[DATASET EXTRACT]:

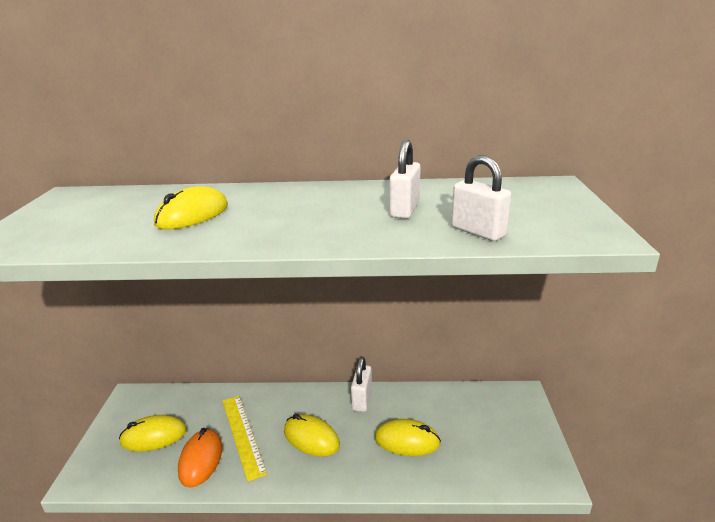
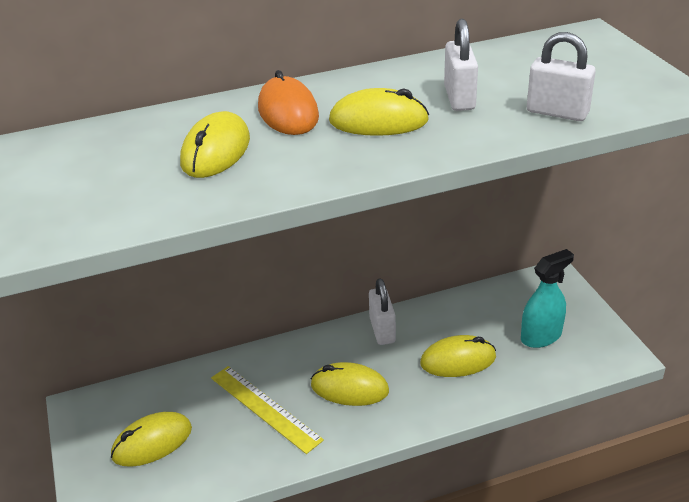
camera: 20 degrees left, 10 degrees up
(201, 459) = (233, 449): orange mouse -> orange mouse (288, 112)
(326, 215) = (378, 121): none -> yellow mouse
(487, 441) = (541, 336): none -> turquoise spray bottle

[REQUIRED ACTION]:
Write every line of the data out again exactly, leaving out all images.

[SOLUTION TO THE PROBLEM]:
camera: 20 degrees left, 10 degrees up
(201, 459) = (233, 449): orange mouse -> orange mouse (288, 112)
(326, 215) = (378, 121): none -> yellow mouse
(487, 441) = (541, 336): none -> turquoise spray bottle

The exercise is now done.